====== RECORDED DATA
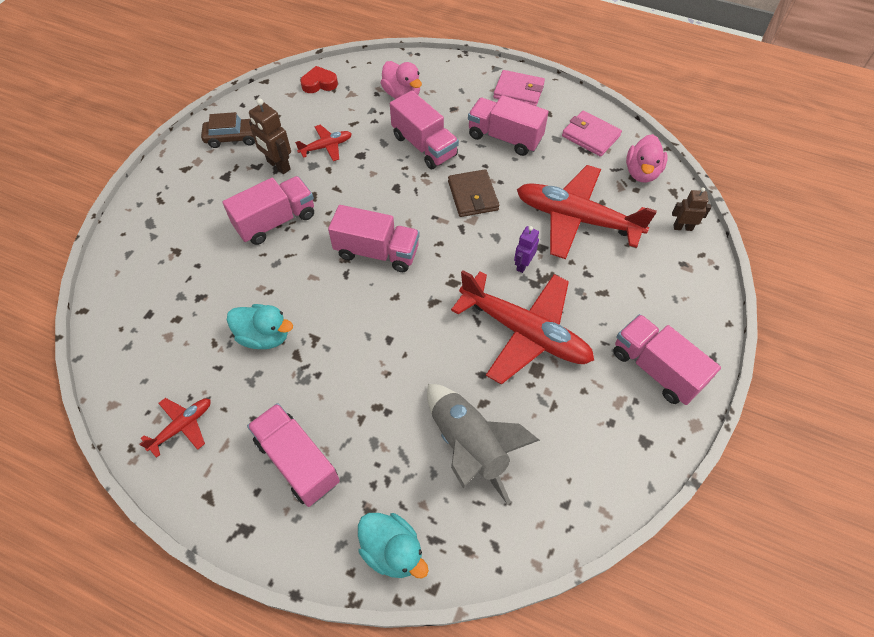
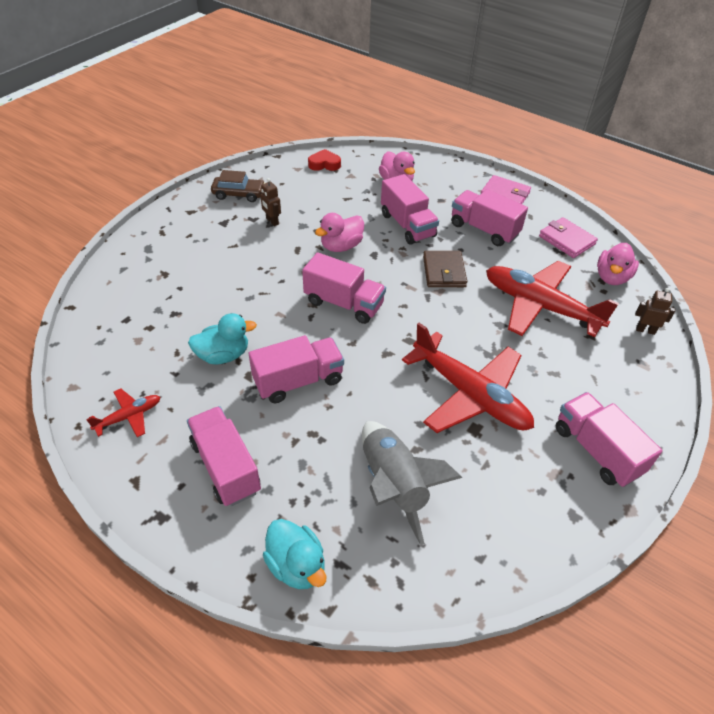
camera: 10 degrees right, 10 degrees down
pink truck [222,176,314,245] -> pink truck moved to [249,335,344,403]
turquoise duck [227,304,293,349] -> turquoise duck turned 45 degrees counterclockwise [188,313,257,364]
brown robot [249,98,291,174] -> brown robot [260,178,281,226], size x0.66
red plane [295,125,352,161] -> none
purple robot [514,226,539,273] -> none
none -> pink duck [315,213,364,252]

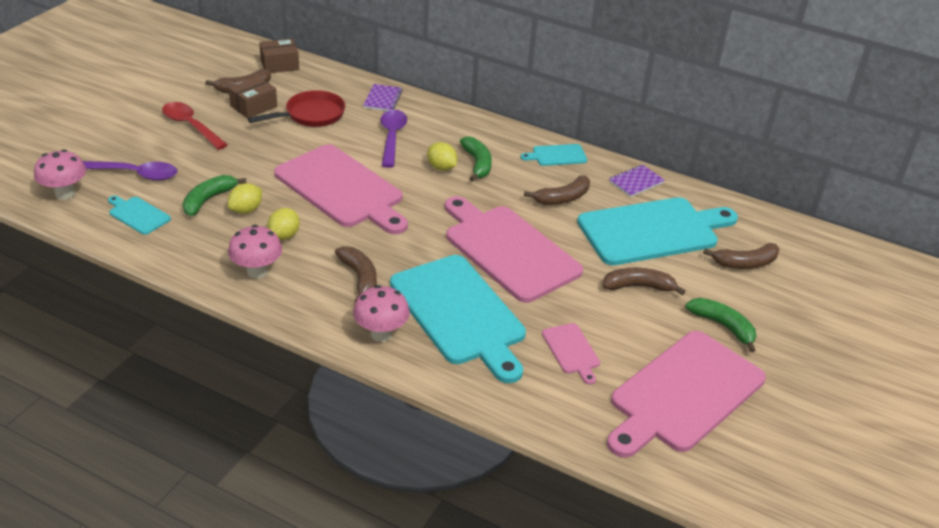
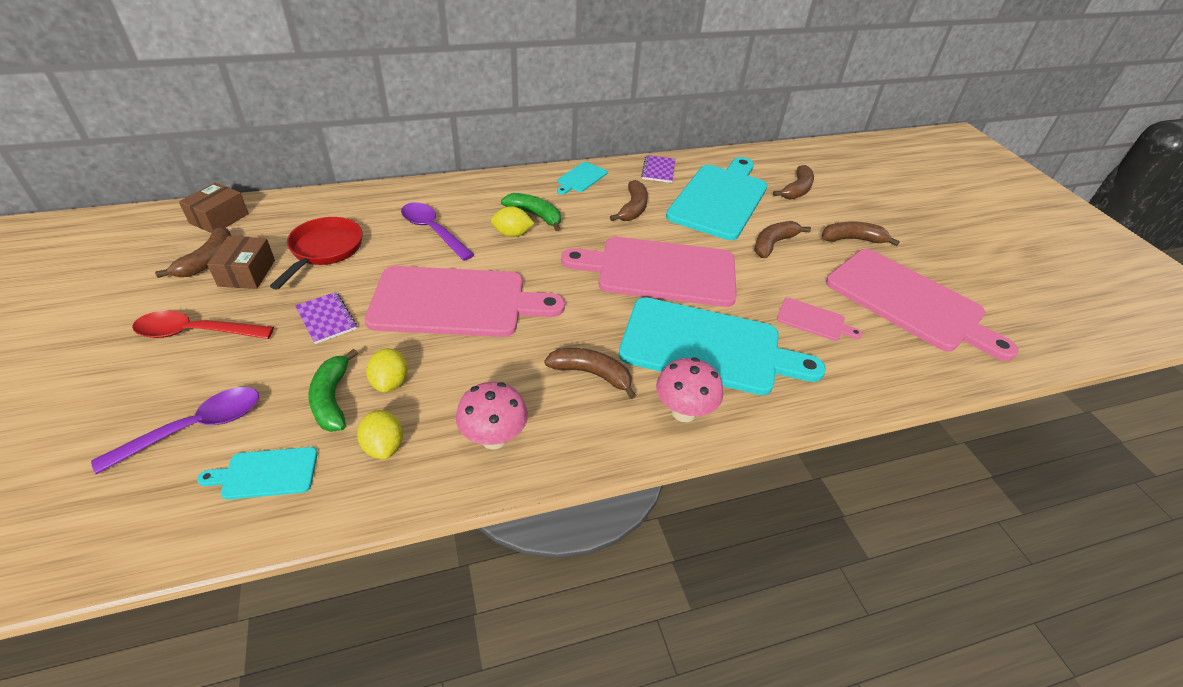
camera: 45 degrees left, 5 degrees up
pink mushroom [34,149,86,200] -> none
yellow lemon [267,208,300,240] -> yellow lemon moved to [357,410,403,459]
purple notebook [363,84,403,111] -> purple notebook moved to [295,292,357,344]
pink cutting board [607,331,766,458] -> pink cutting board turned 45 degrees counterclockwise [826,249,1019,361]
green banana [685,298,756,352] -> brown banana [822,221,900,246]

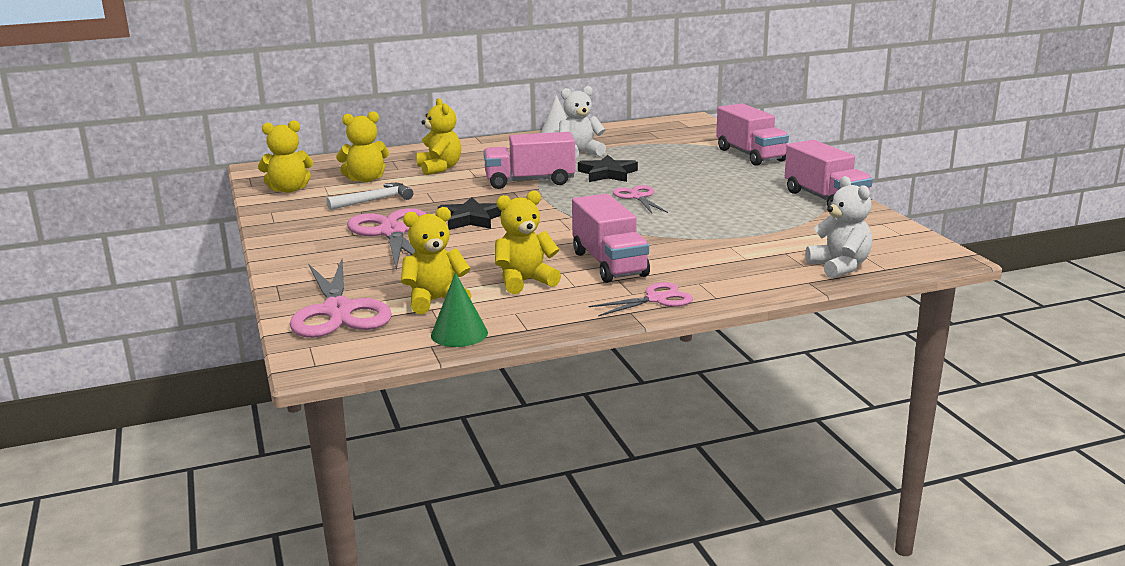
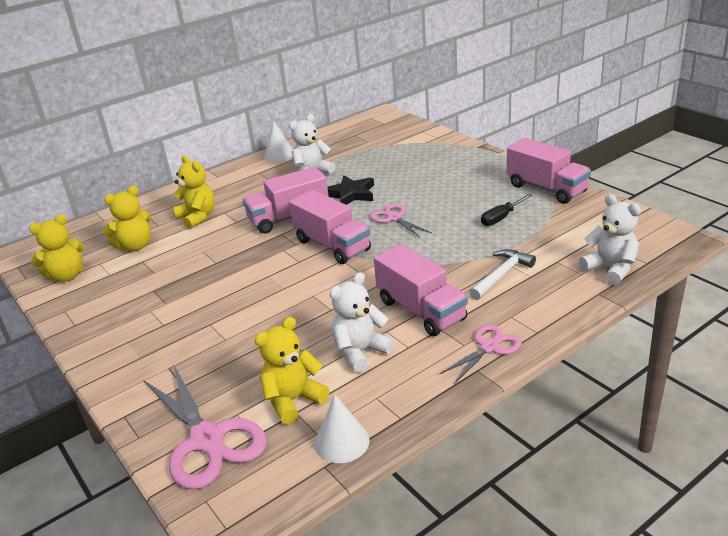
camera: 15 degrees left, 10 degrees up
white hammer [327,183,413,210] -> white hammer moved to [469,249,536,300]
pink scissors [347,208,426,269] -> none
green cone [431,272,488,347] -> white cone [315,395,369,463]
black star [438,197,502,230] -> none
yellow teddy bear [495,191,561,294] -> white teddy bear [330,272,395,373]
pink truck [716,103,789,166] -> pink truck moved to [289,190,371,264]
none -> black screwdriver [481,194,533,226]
============
====== RECORDED DATA
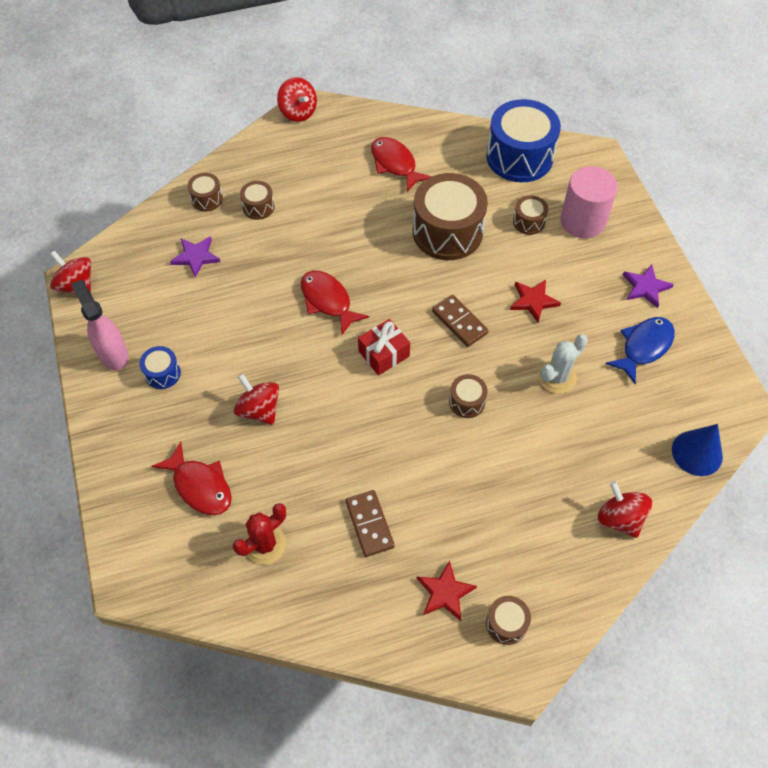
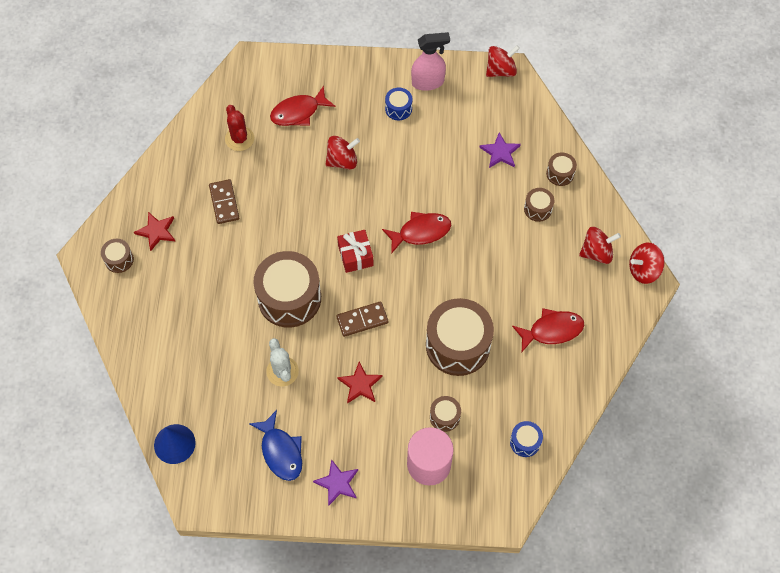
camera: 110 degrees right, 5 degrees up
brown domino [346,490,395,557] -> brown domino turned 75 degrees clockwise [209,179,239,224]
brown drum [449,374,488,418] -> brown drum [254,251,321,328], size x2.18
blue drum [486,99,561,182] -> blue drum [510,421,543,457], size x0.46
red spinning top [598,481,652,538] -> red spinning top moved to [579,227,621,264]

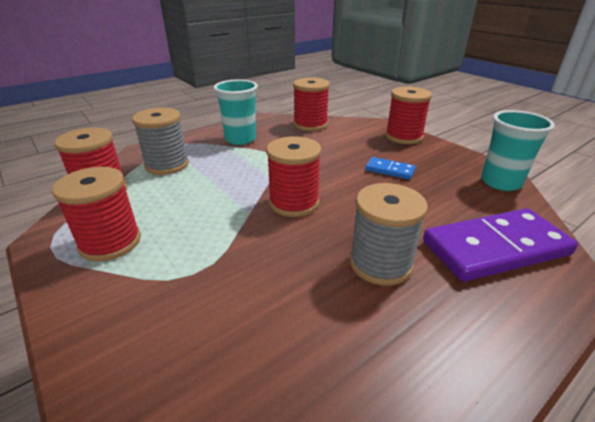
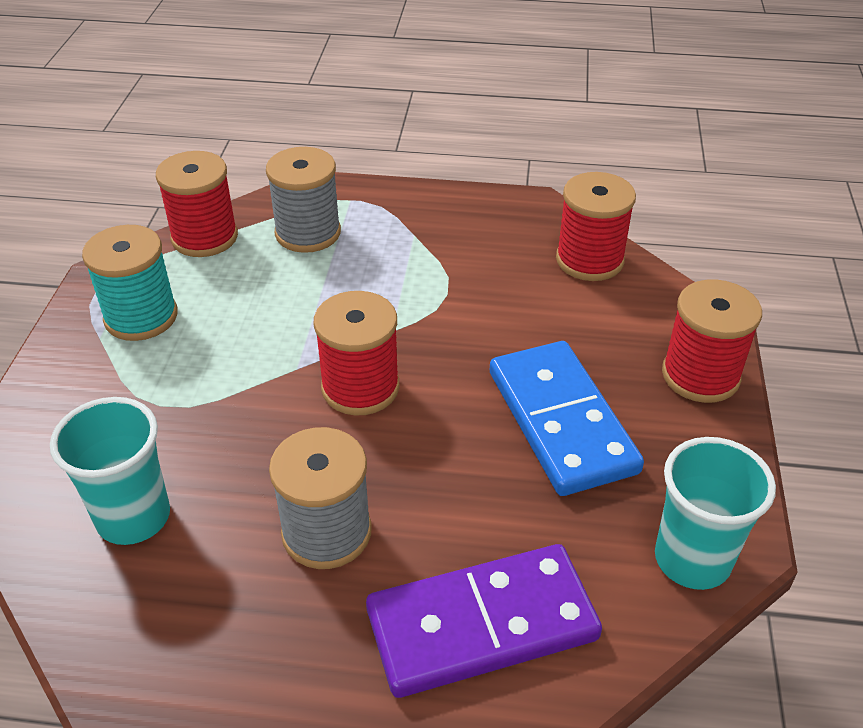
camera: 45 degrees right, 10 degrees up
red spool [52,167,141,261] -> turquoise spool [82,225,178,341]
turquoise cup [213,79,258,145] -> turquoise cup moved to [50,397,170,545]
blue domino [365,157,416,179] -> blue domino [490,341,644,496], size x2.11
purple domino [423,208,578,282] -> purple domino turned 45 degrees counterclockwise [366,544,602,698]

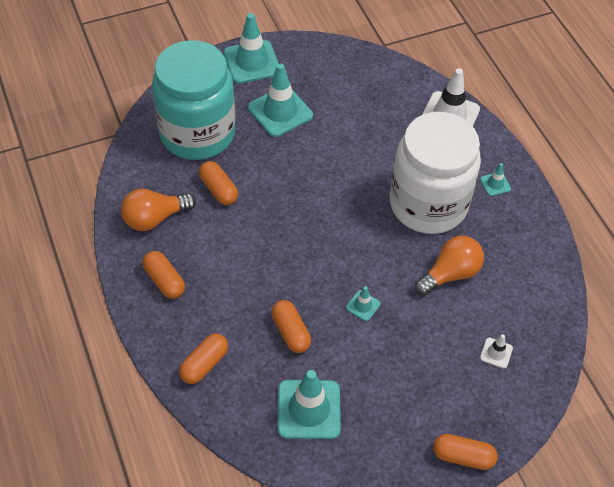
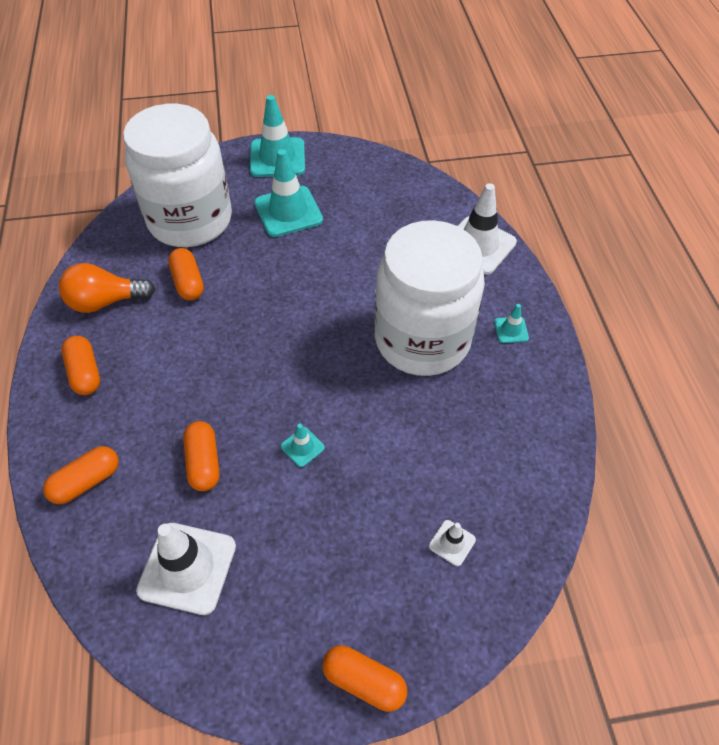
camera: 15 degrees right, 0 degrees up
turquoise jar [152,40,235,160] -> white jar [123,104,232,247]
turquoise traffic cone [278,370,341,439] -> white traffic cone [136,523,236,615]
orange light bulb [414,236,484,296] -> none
============
Leaving all pictures out, output exactly the lines of the material above from the line with "brown drum [449,374,488,418]" to the line with "purple domino [423,208,578,282]", both included.

brown drum [449,374,488,418] -> brown drum [254,251,321,328], size x2.18
blue drum [486,99,561,182] -> blue drum [510,421,543,457], size x0.46
red spinning top [598,481,652,538] -> red spinning top moved to [579,227,621,264]

camera: 45 degrees right, 10 degrees up
red spool [52,167,141,261] -> turquoise spool [82,225,178,341]
turquoise cup [213,79,258,145] -> turquoise cup moved to [50,397,170,545]
blue domino [365,157,416,179] -> blue domino [490,341,644,496], size x2.11
purple domino [423,208,578,282] -> purple domino turned 45 degrees counterclockwise [366,544,602,698]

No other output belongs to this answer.